Directions:
For each entry below, please return its exact wording and leave out any picture.

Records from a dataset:

######

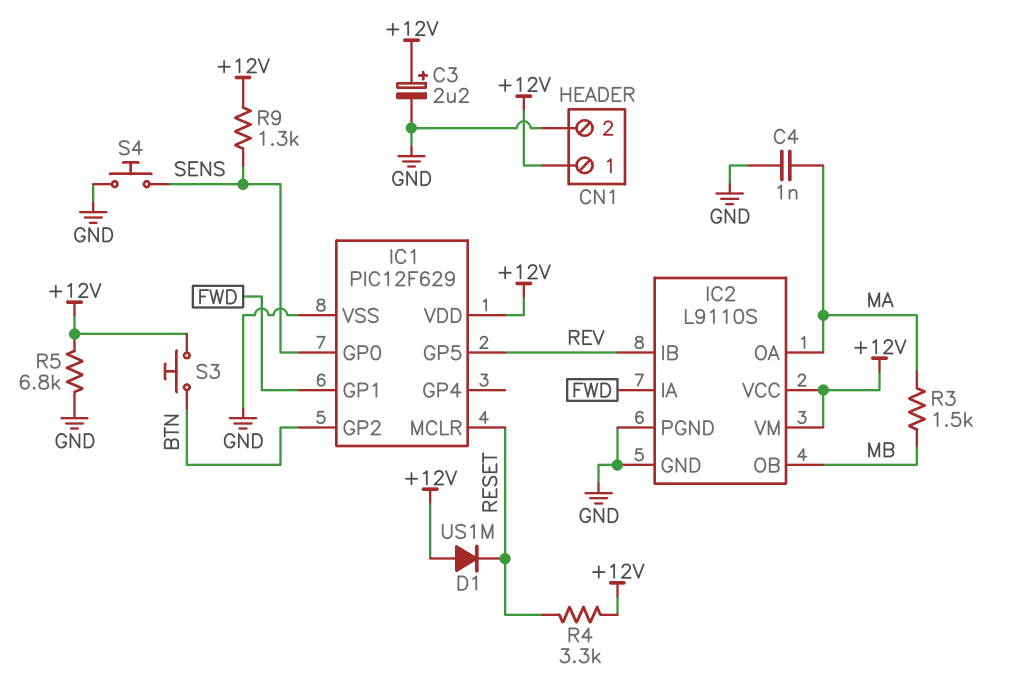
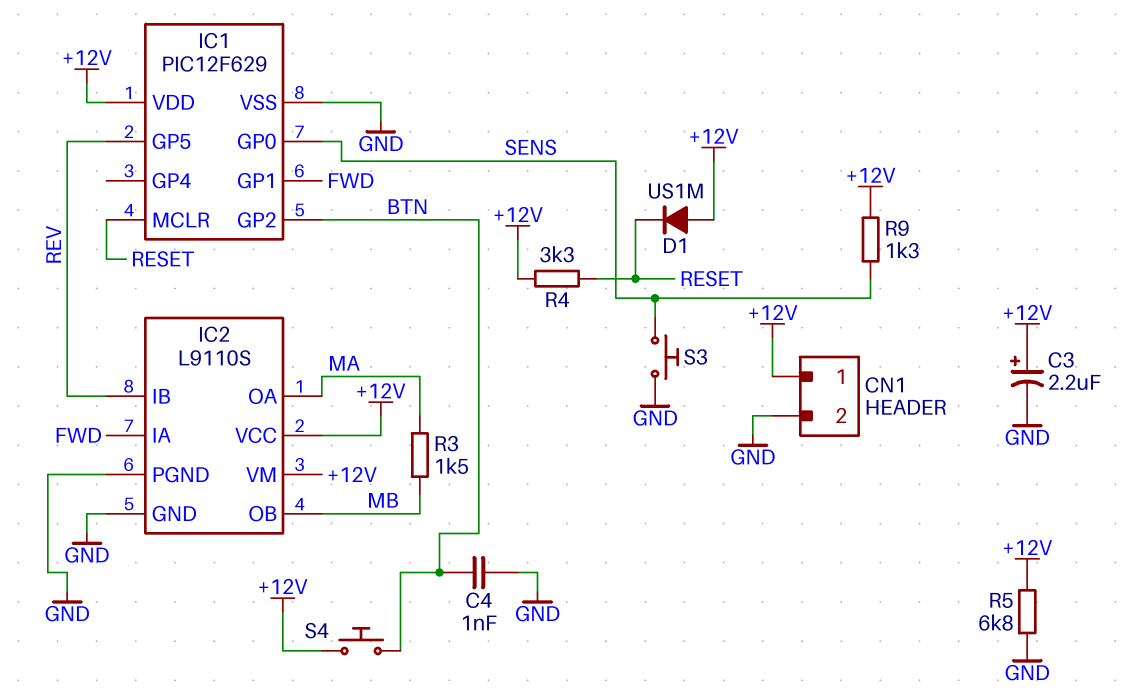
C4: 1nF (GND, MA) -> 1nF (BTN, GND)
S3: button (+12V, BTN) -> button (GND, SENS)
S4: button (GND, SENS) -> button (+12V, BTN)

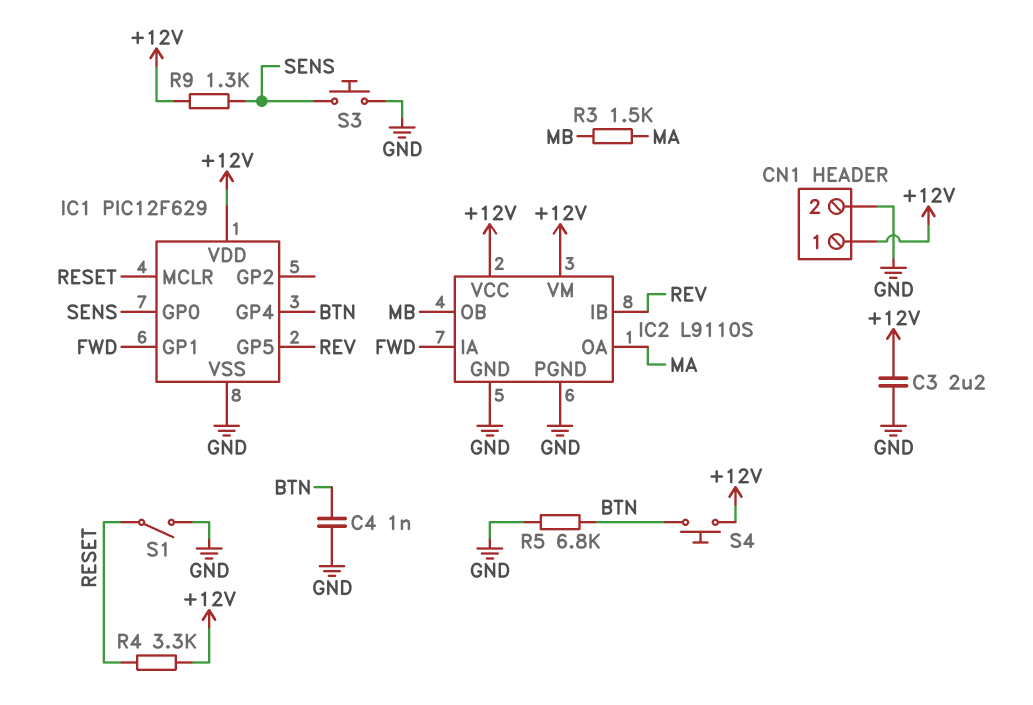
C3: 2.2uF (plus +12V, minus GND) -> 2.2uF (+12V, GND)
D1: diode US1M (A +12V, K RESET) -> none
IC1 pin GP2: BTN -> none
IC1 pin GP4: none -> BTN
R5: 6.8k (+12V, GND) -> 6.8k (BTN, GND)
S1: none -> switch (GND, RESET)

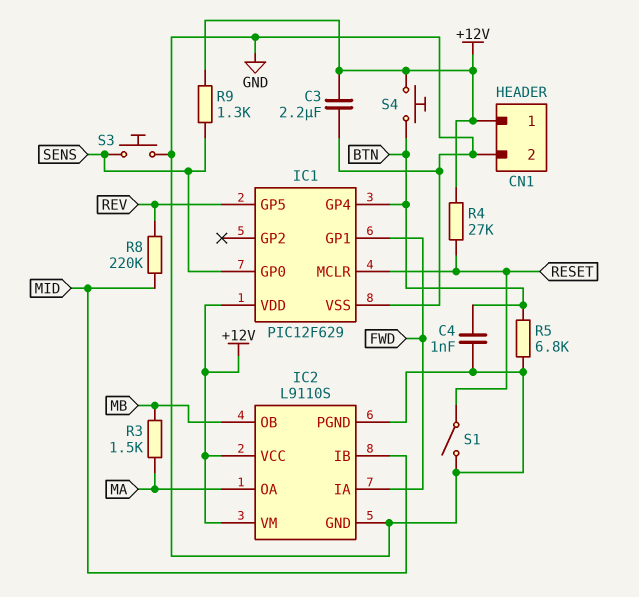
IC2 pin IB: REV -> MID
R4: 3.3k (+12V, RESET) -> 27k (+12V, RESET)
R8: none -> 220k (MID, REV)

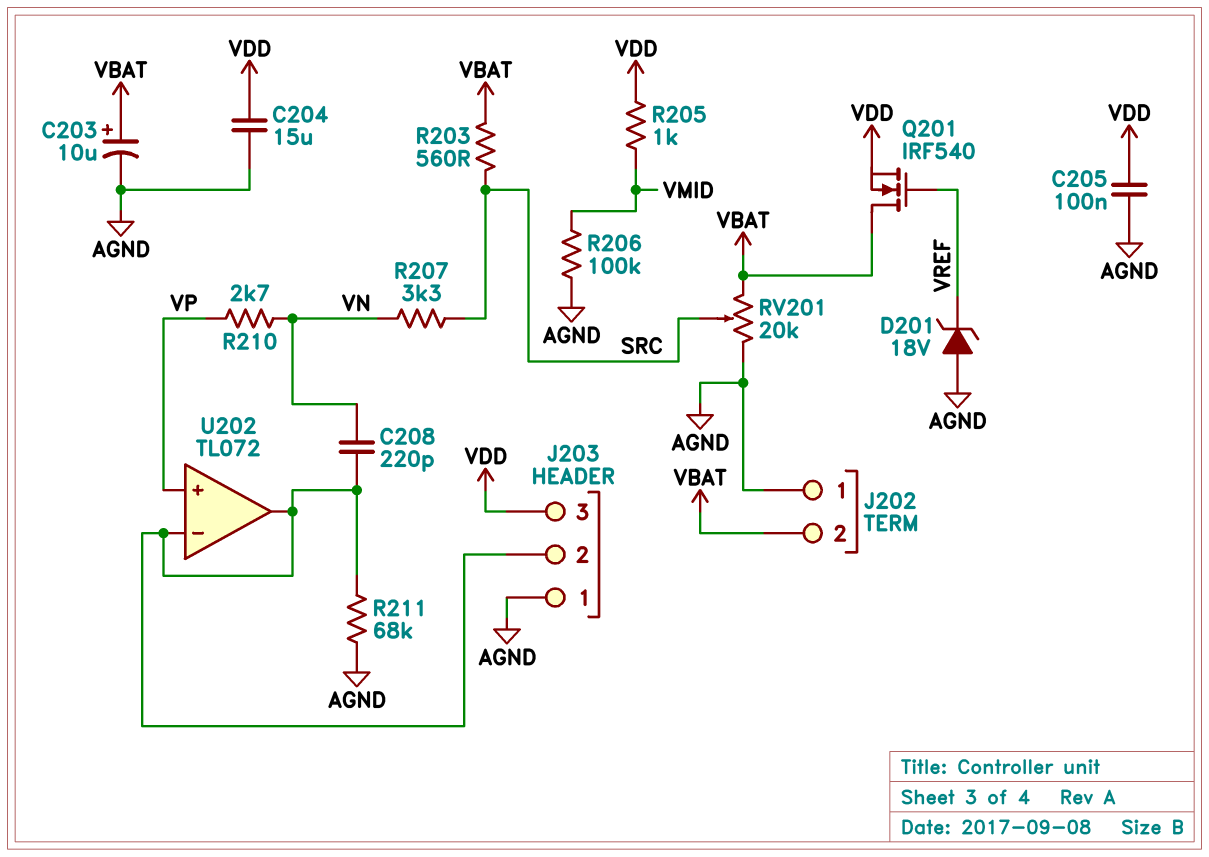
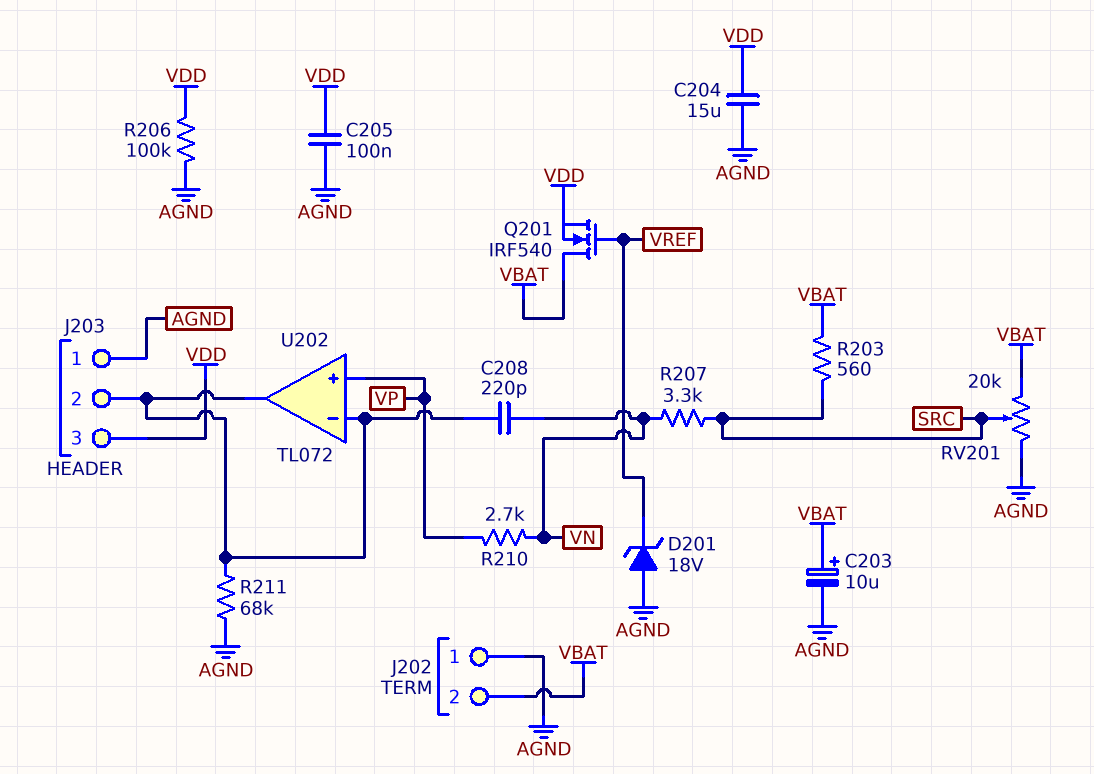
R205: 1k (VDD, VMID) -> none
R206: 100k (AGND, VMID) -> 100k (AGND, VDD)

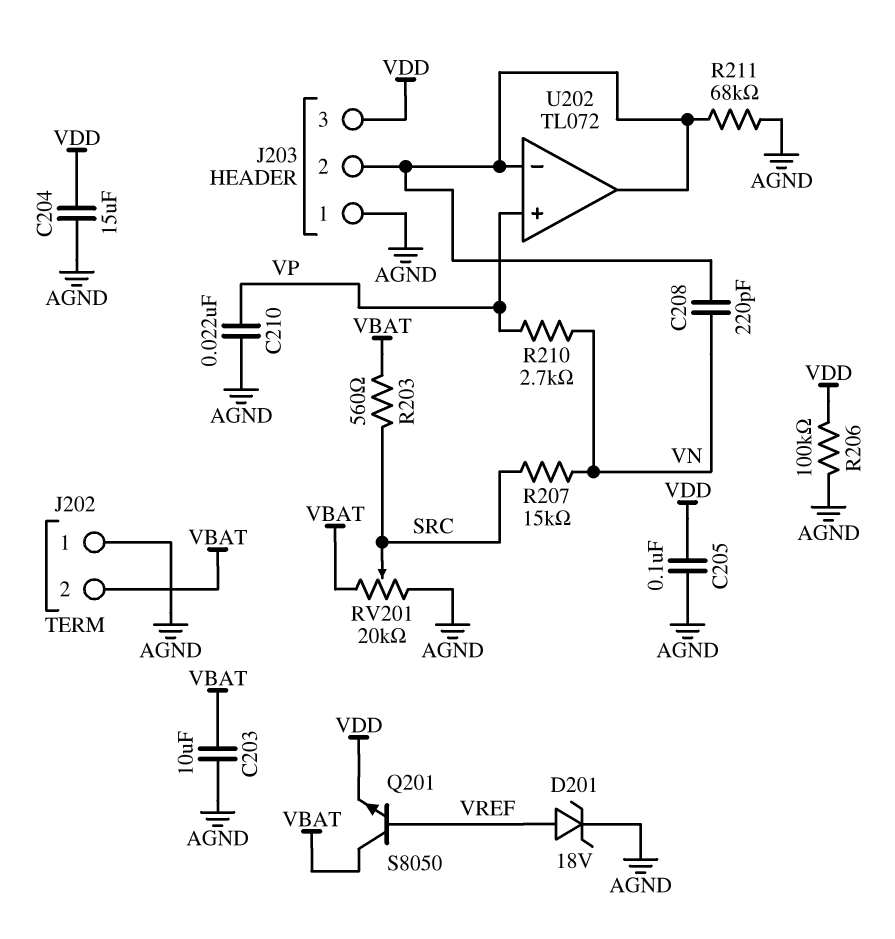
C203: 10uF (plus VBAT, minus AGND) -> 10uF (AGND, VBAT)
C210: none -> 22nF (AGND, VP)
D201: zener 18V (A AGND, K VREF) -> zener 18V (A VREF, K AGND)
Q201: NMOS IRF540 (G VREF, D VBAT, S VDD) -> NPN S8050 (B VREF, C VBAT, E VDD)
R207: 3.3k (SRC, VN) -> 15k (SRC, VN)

######

Answer to this exercise:
C4: 1nF (GND, MA) -> 1nF (BTN, GND)
S3: button (+12V, BTN) -> button (GND, SENS)
S4: button (GND, SENS) -> button (+12V, BTN)

C3: 2.2uF (plus +12V, minus GND) -> 2.2uF (+12V, GND)
D1: diode US1M (A +12V, K RESET) -> none
IC1 pin GP2: BTN -> none
IC1 pin GP4: none -> BTN
R5: 6.8k (+12V, GND) -> 6.8k (BTN, GND)
S1: none -> switch (GND, RESET)

IC2 pin IB: REV -> MID
R4: 3.3k (+12V, RESET) -> 27k (+12V, RESET)
R8: none -> 220k (MID, REV)

R205: 1k (VDD, VMID) -> none
R206: 100k (AGND, VMID) -> 100k (AGND, VDD)

C203: 10uF (plus VBAT, minus AGND) -> 10uF (AGND, VBAT)
C210: none -> 22nF (AGND, VP)
D201: zener 18V (A AGND, K VREF) -> zener 18V (A VREF, K AGND)
Q201: NMOS IRF540 (G VREF, D VBAT, S VDD) -> NPN S8050 (B VREF, C VBAT, E VDD)
R207: 3.3k (SRC, VN) -> 15k (SRC, VN)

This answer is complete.